Input data:
<<<<

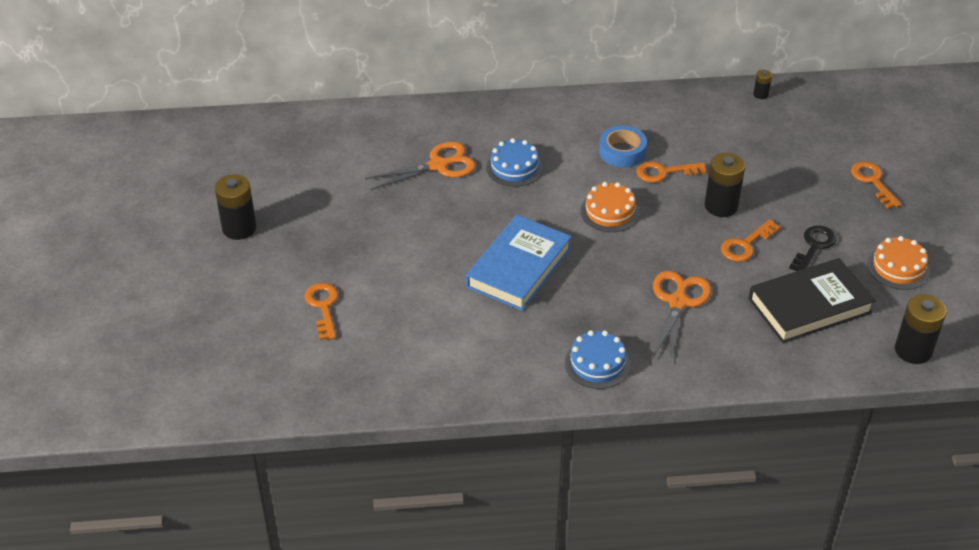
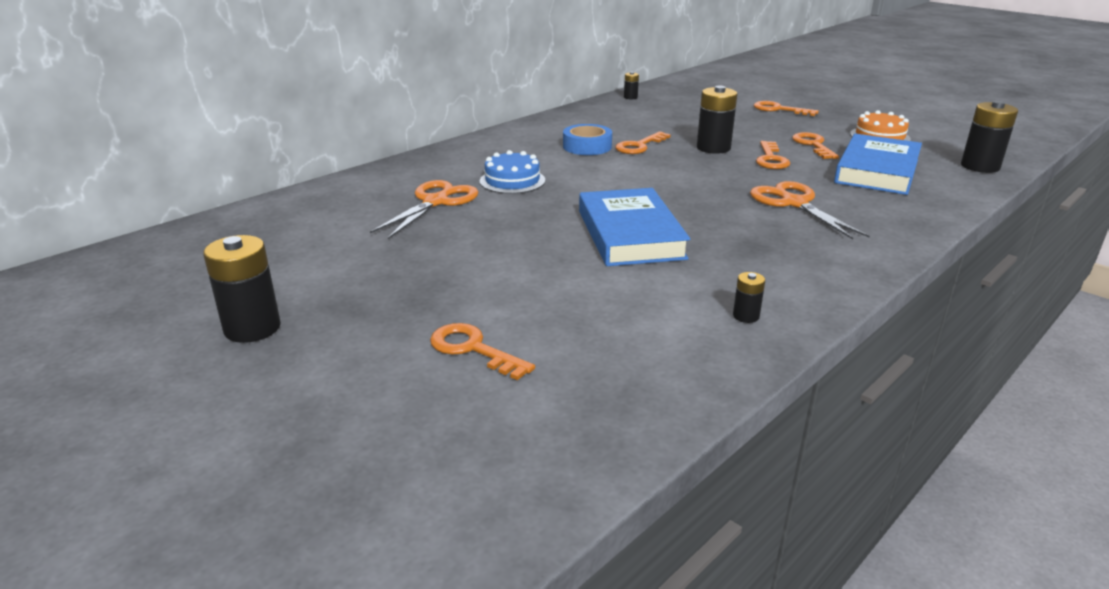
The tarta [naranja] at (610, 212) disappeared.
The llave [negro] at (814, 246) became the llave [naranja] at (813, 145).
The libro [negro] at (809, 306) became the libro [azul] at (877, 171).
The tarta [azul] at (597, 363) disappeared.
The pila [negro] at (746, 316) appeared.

>>>>

What to do: Using the line that contains "The llave [negro]" as the first, reproduce each line exactly through the last line of the listing.

Answer section:
The llave [negro] at (814, 246) became the llave [naranja] at (813, 145).
The libro [negro] at (809, 306) became the libro [azul] at (877, 171).
The tarta [azul] at (597, 363) disappeared.
The pila [negro] at (746, 316) appeared.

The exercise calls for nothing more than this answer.